GOAL OF THE EXERCISE
Without the pictures, write out all the lines below exactly as they appear.

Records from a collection
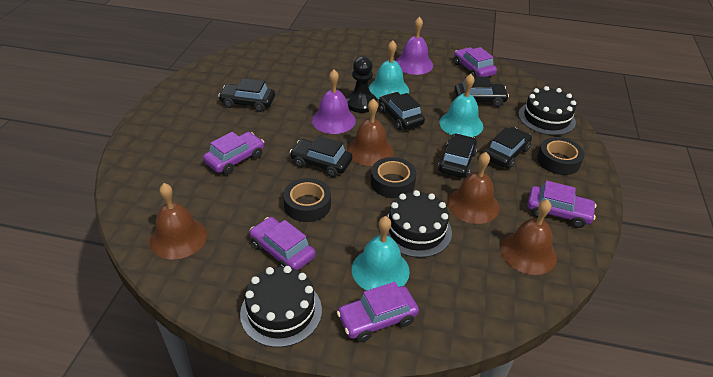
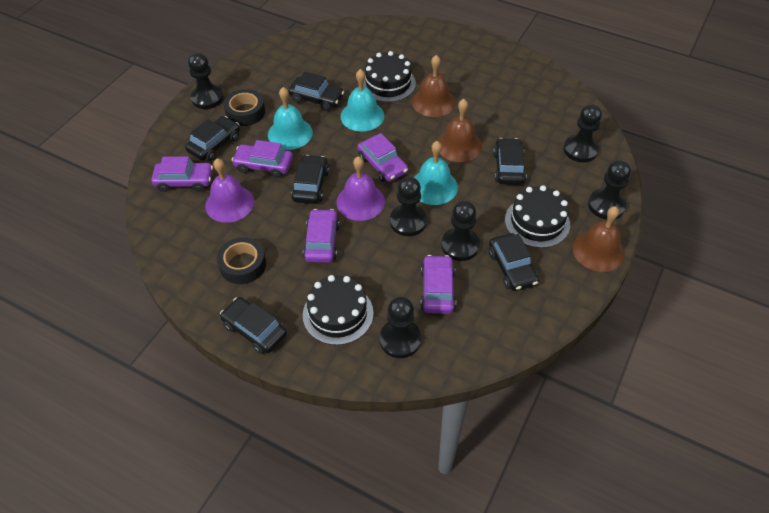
black pawn: 1 -> 6
black tape: 3 -> 2
brown bell: 4 -> 3

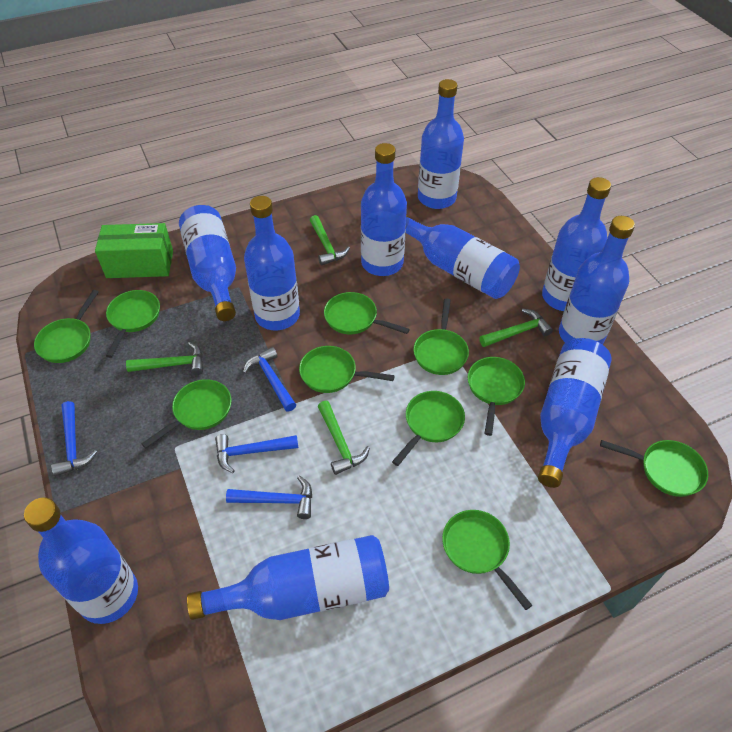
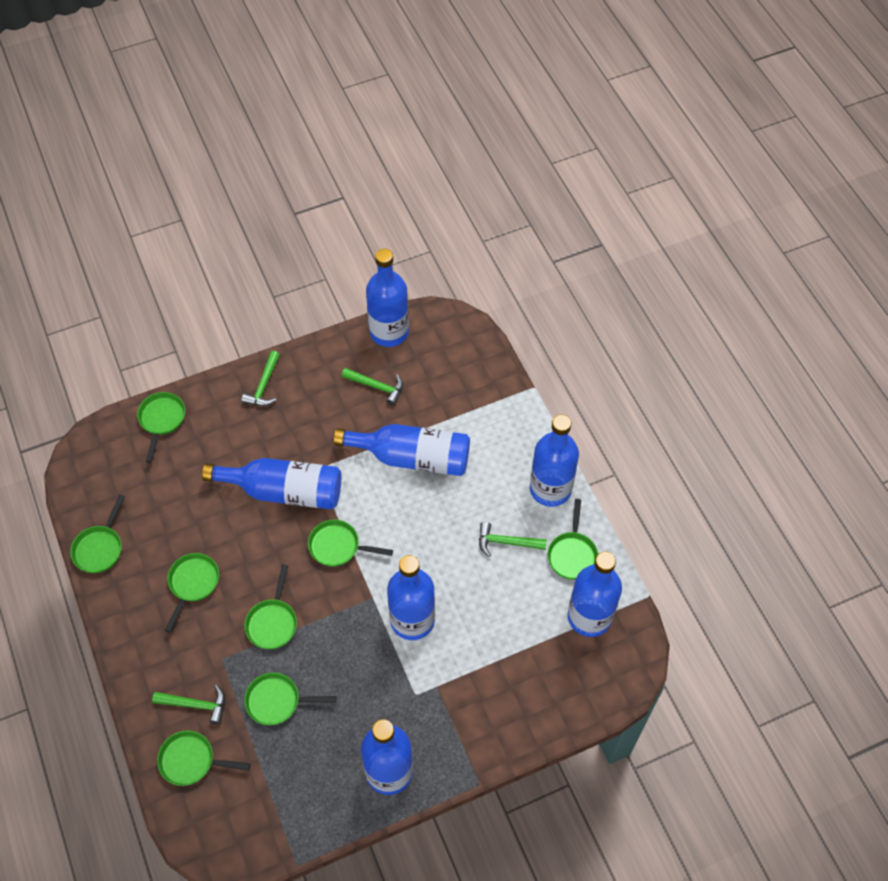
blue bottle: 10 -> 7
blue hammer: 4 -> 0
green box: 1 -> 0
green pan: 10 -> 8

EXERCISE RESPONSE
black pawn: 1 -> 6
black tape: 3 -> 2
brown bell: 4 -> 3

blue bottle: 10 -> 7
blue hammer: 4 -> 0
green box: 1 -> 0
green pan: 10 -> 8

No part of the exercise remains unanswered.